*Recorded information:*
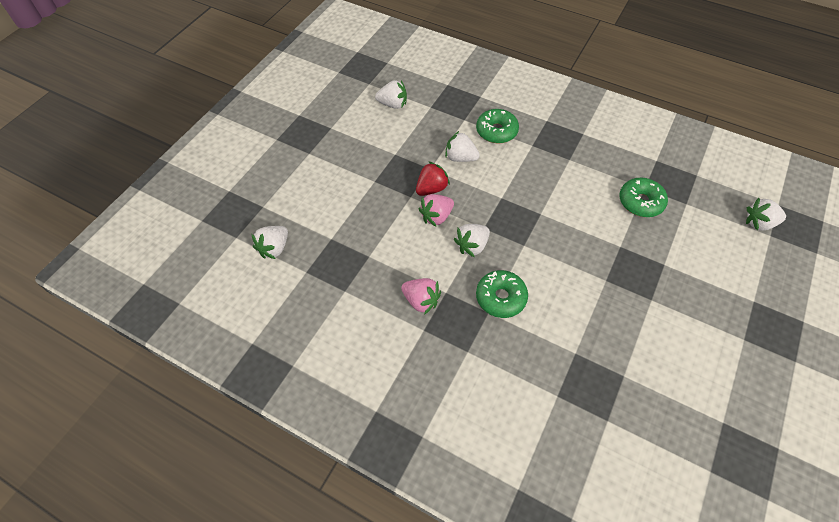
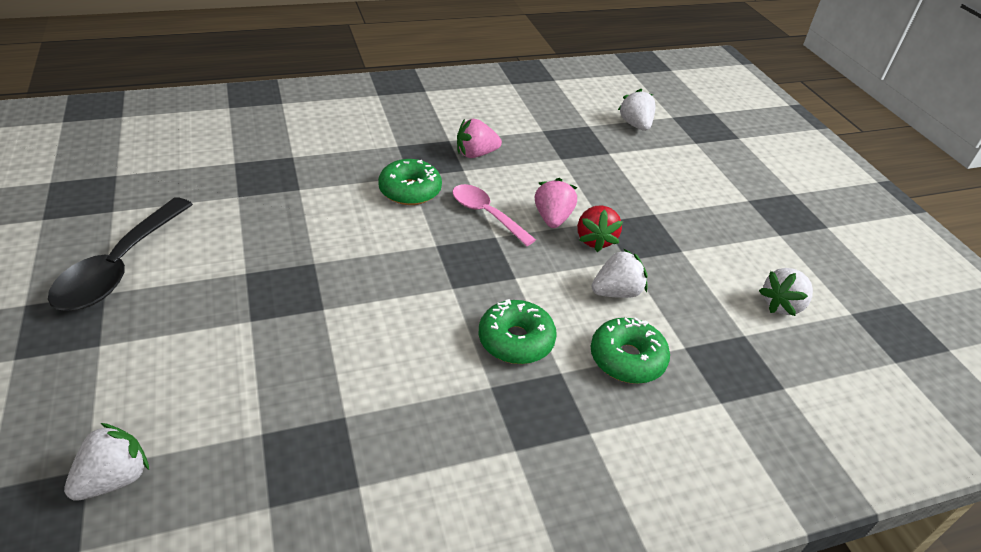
camera: 130 degrees right, 15 degrees down
(472, 246) = (486, 214): white strawberry -> pink spoon
(640, 202) = (336, 386): green donut -> green donut (516, 340)
(730, 356) = (120, 267): none -> black spoon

*Work to be completed:* Transcribe exactly the line containing "(640, 202) = (336, 386): green" and all remaining lines of the material, ending with the last one.

*Answer to this task:*
(640, 202) = (336, 386): green donut -> green donut (516, 340)
(730, 356) = (120, 267): none -> black spoon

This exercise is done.